Task item
Return nothing but the lines from the line with "appeared: grey pencil" through the last line of the entries that follow, copied exactly and free of pictures.
......
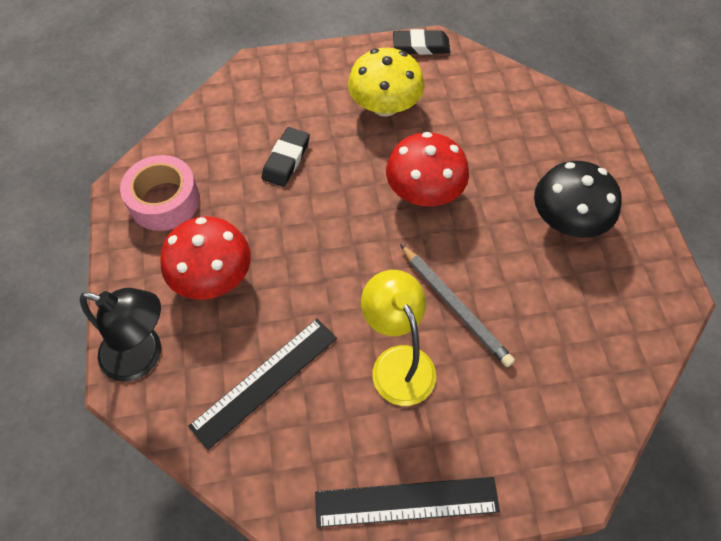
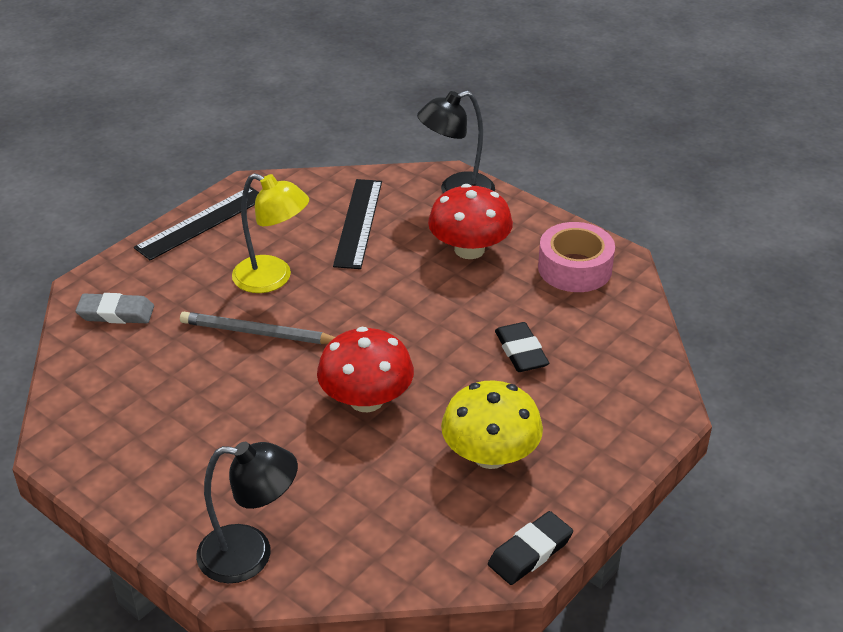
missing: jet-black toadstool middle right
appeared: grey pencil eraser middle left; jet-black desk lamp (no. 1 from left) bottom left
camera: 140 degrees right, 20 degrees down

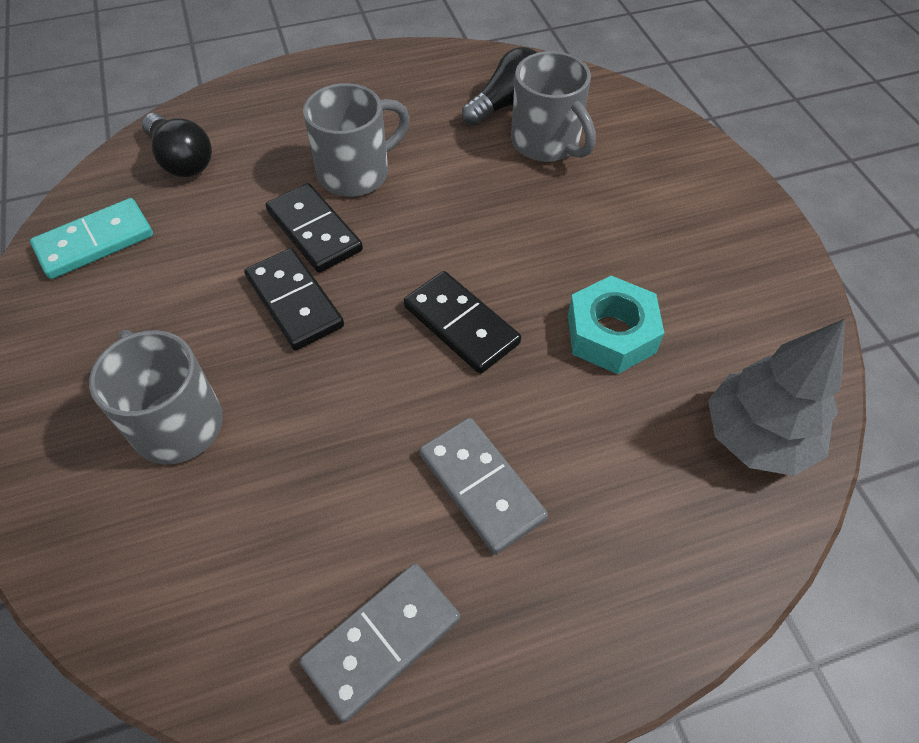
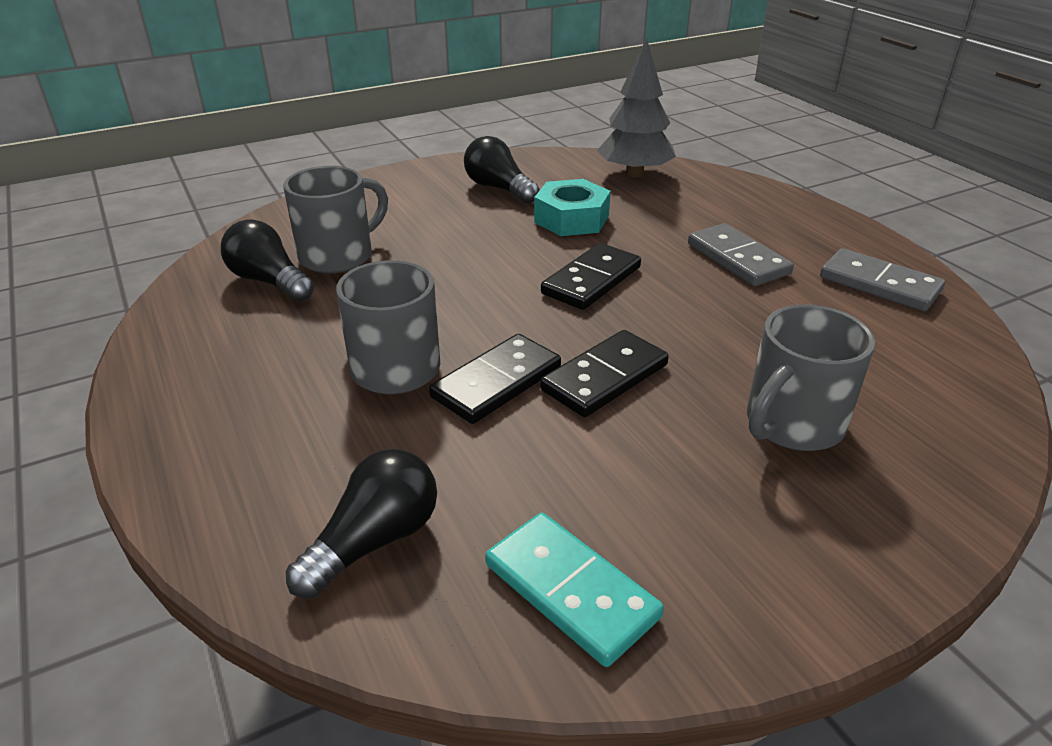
appeared: jet-black lightbulb (no. 3 from left) top centre
spun: grey domino (no. 2 from left in the first image) centre = middle right 75 degrees counterclockwise
camera: 100 degrees left, 20 degrees down

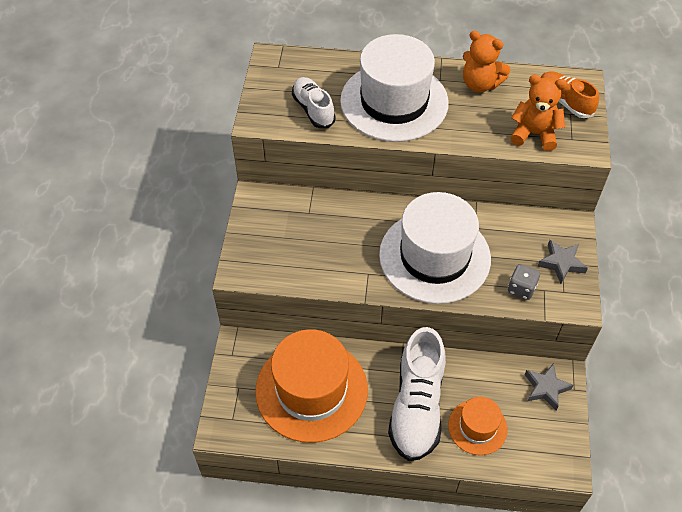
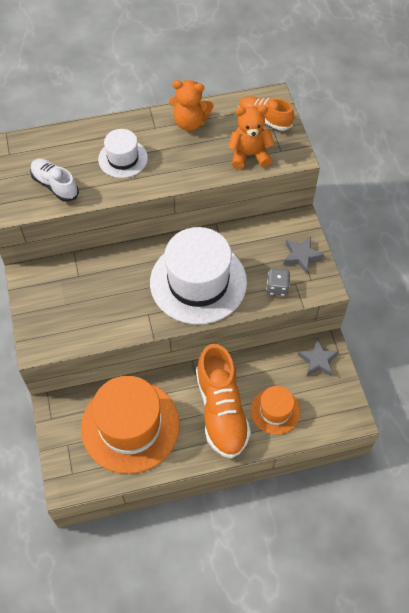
colour: snow-white shoe (no. 2 from left) bottom centre to orange-coloured shoe (no. 1 from left) centre
size: snow-white tall hat (no. 1 from left) top centre = top left x0.51
camera: 20 degrees left, 5 degrees up

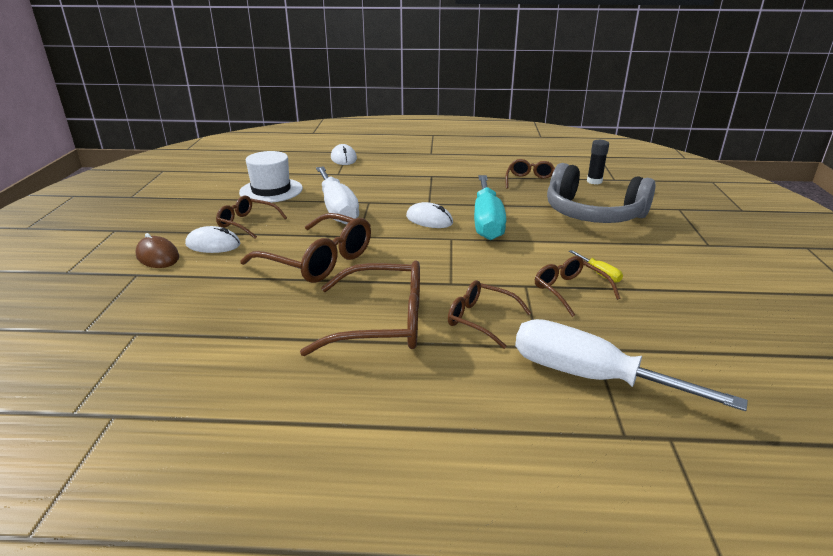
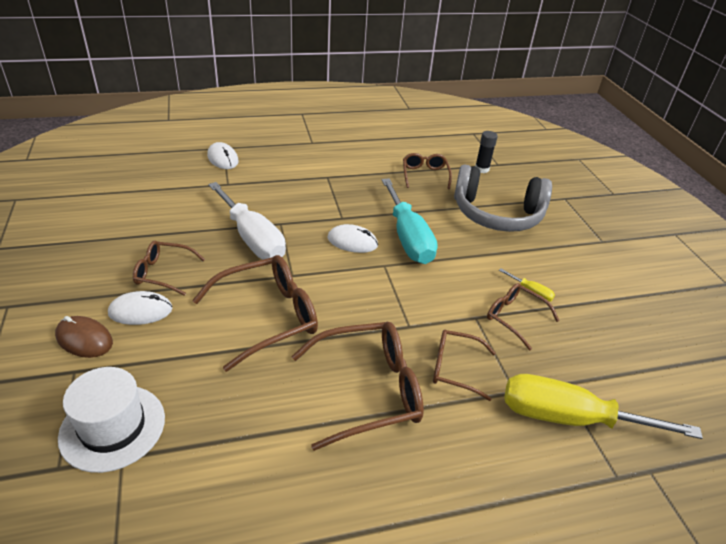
relocated: snow-white tall hat top left to bottom left
colour: snow-white flat screwdriver (no. 2 from left) middle right to yellow flat screwdriver (no. 2 from left) bottom right
spun: dark brown spectacles (no. 2 from left) centre = centre 45 degrees counterclockwise
camera: 20 degrees left, 10 degrees up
......
Response to this task
appeared: grey pencil eraser middle left; jet-black desk lamp (no. 1 from left) bottom left
camera: 140 degrees right, 20 degrees down

appeared: jet-black lightbulb (no. 3 from left) top centre
spun: grey domino (no. 2 from left in the first image) centre = middle right 75 degrees counterclockwise
camera: 100 degrees left, 20 degrees down

colour: snow-white shoe (no. 2 from left) bottom centre to orange-coloured shoe (no. 1 from left) centre
size: snow-white tall hat (no. 1 from left) top centre = top left x0.51
camera: 20 degrees left, 5 degrees up

relocated: snow-white tall hat top left to bottom left
colour: snow-white flat screwdriver (no. 2 from left) middle right to yellow flat screwdriver (no. 2 from left) bottom right
spun: dark brown spectacles (no. 2 from left) centre = centre 45 degrees counterclockwise
camera: 20 degrees left, 10 degrees up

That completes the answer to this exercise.